> What is needed
If a line in the records below contains the word "shoe", copy it.

Scene images with change listings:
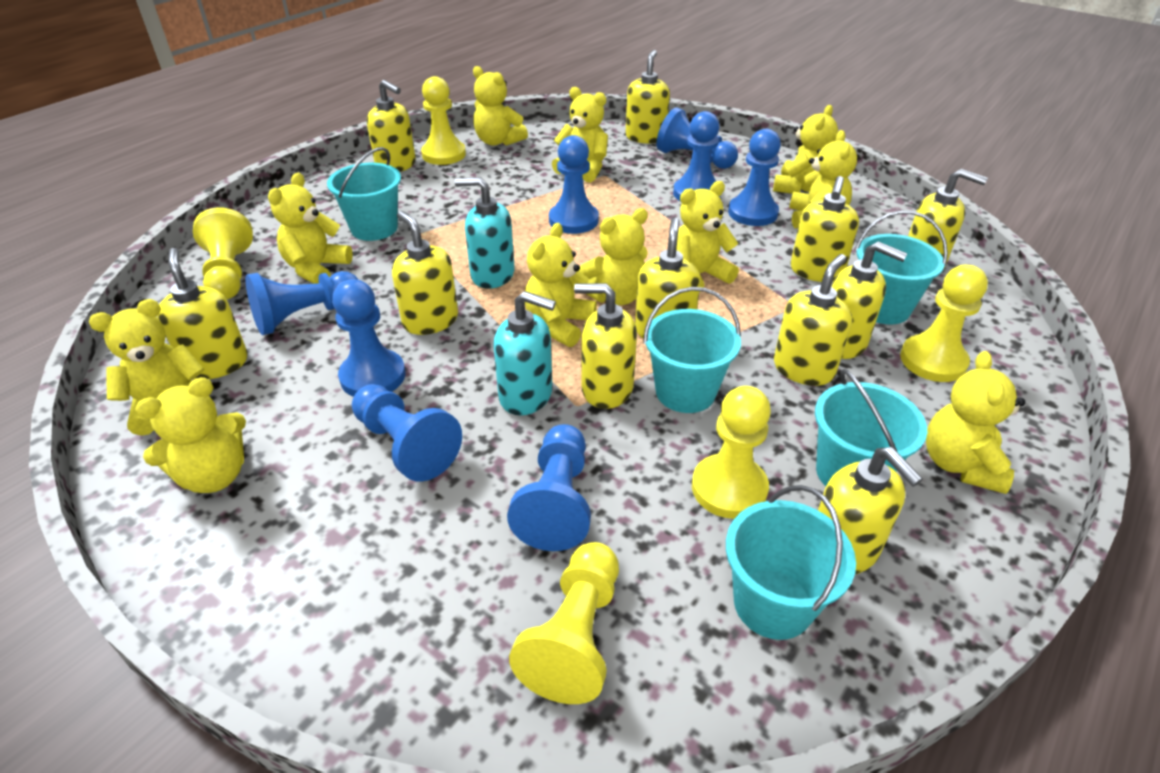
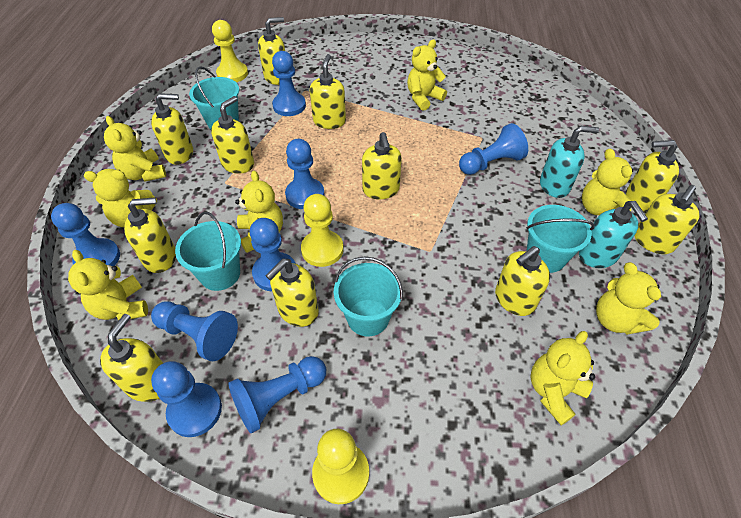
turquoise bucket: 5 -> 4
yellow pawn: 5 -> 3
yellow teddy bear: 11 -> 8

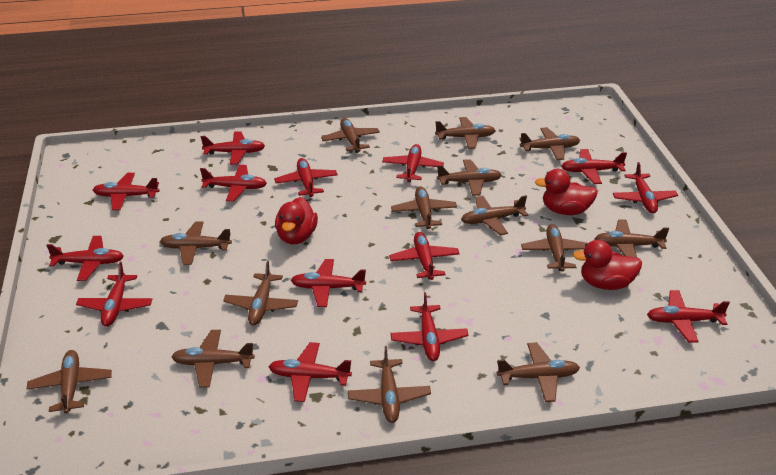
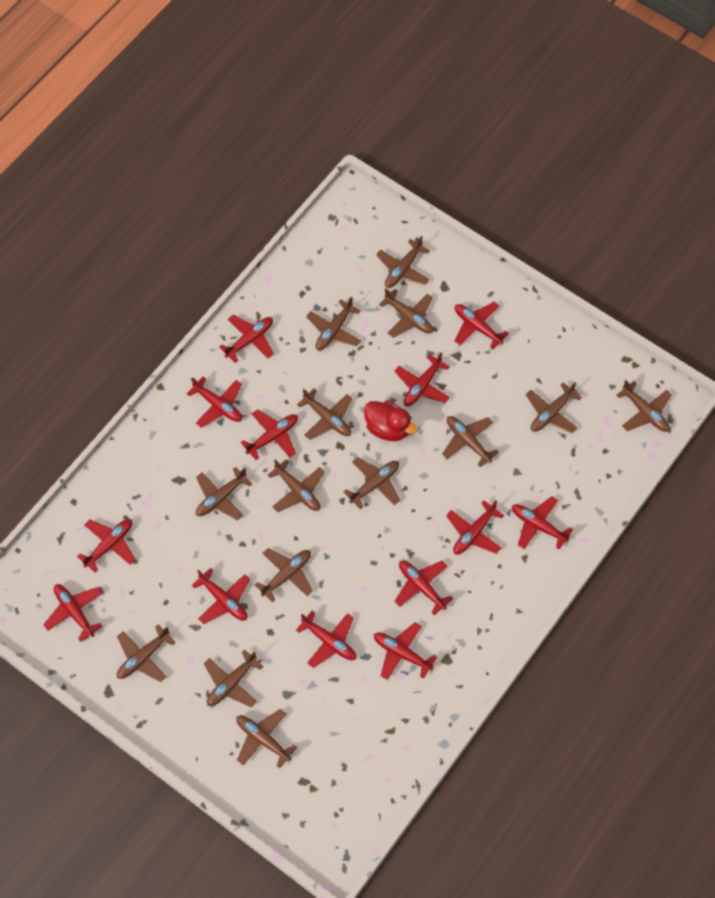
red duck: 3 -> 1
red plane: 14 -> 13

==

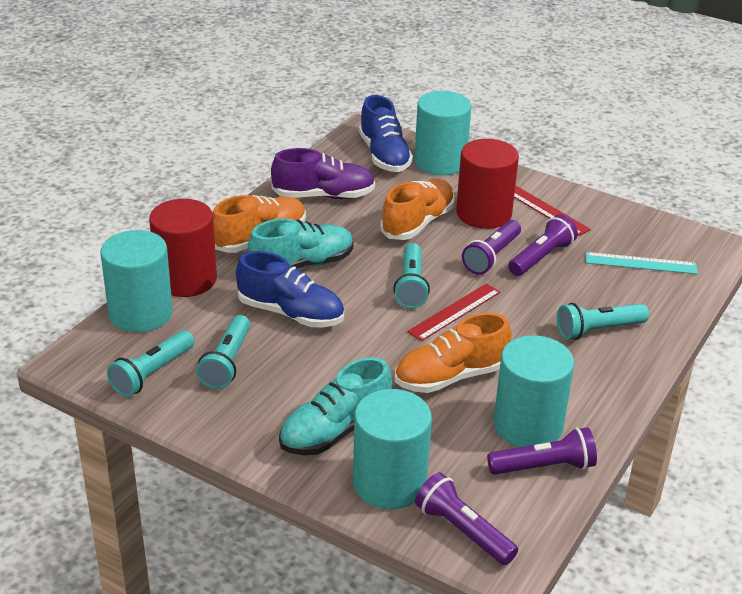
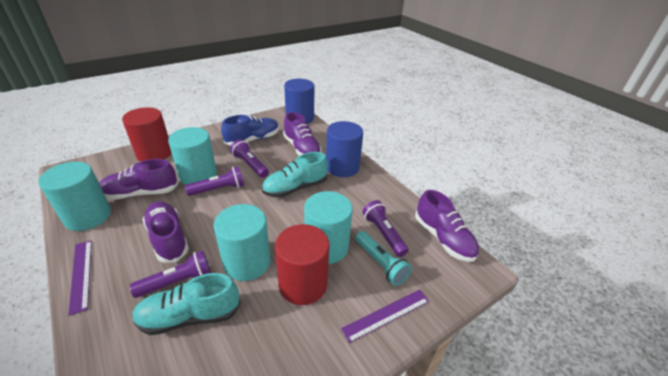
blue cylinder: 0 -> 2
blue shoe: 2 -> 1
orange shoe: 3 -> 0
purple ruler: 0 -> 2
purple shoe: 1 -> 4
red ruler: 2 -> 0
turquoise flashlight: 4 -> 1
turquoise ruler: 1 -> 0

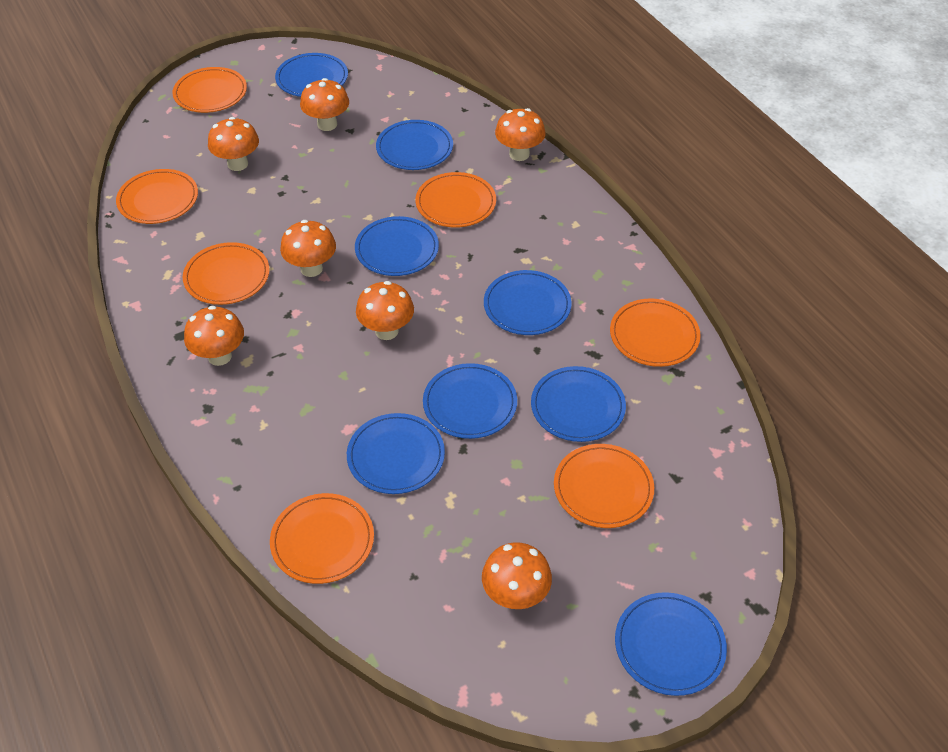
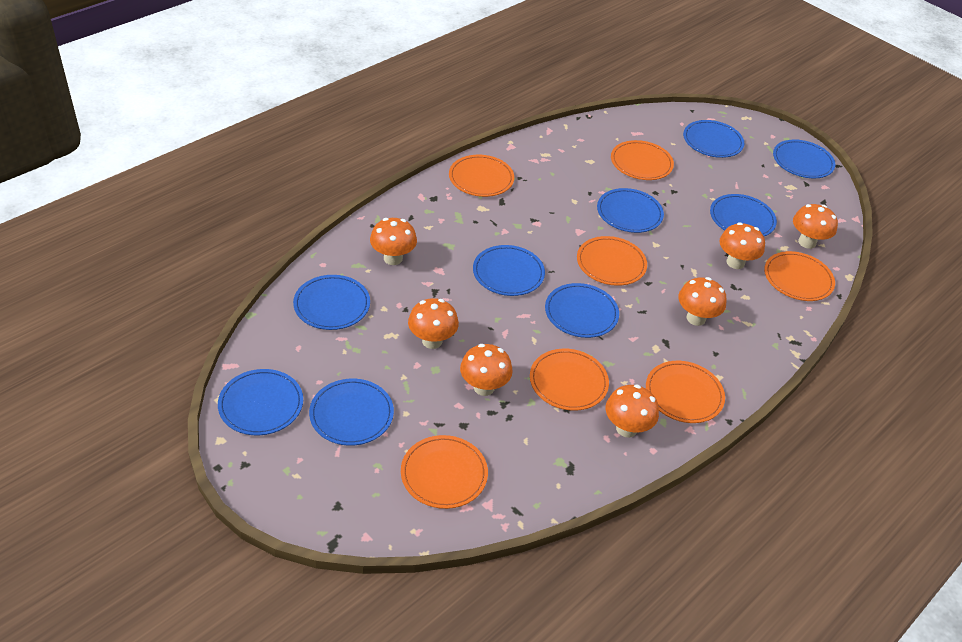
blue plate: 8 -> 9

> Output of the task
blue shoe: 2 -> 1
orange shoe: 3 -> 0
purple shoe: 1 -> 4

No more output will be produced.